## OBJECTIVE
Count the lines in the items below that contain the string "none", and reply with only that number.

## ENTRIES

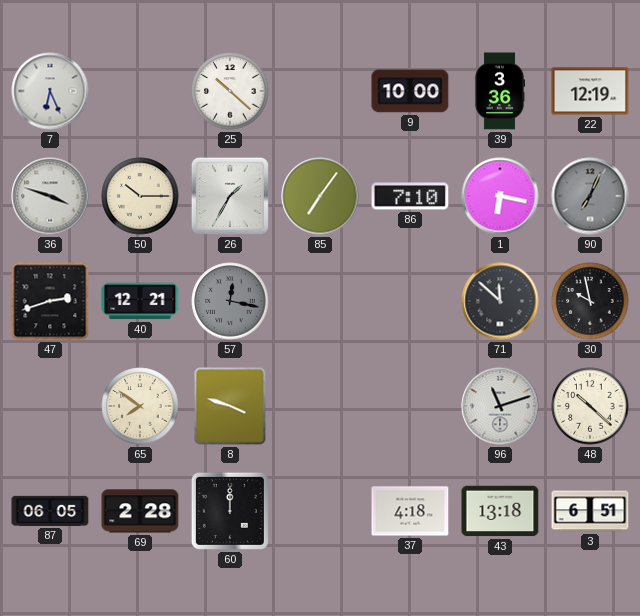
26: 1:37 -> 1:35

==

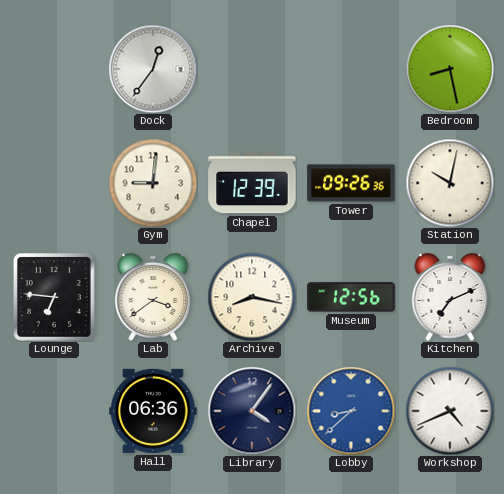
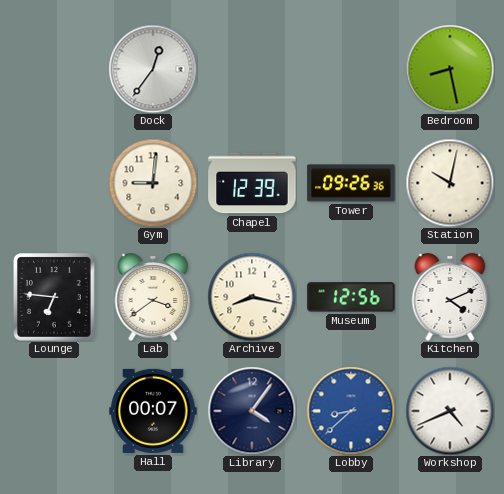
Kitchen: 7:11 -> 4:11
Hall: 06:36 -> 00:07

...

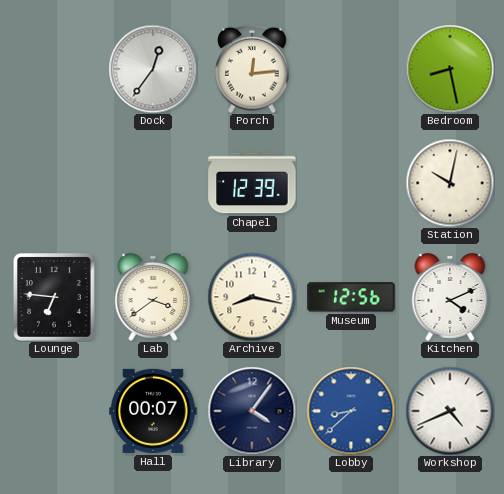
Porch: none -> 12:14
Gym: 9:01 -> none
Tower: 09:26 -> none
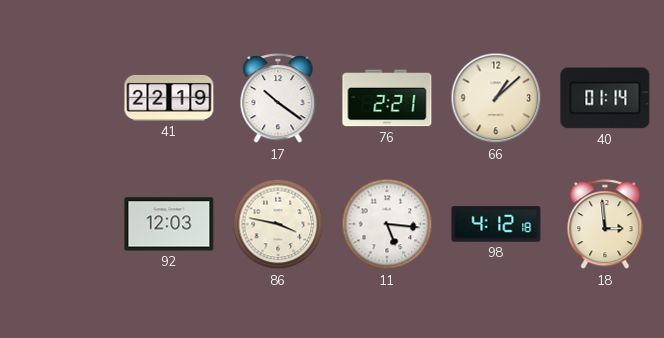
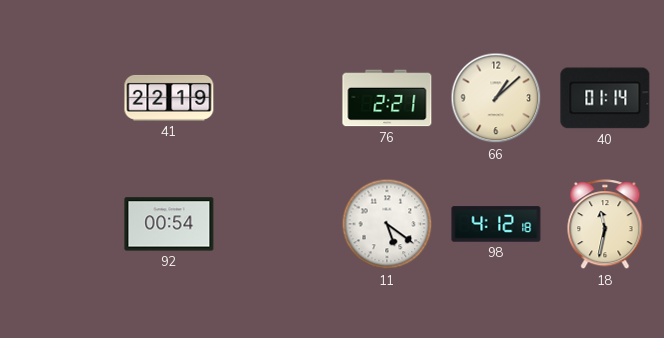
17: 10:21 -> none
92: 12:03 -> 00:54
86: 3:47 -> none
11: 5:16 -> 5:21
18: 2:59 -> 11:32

## ANSWER TO THE PROBLEM
5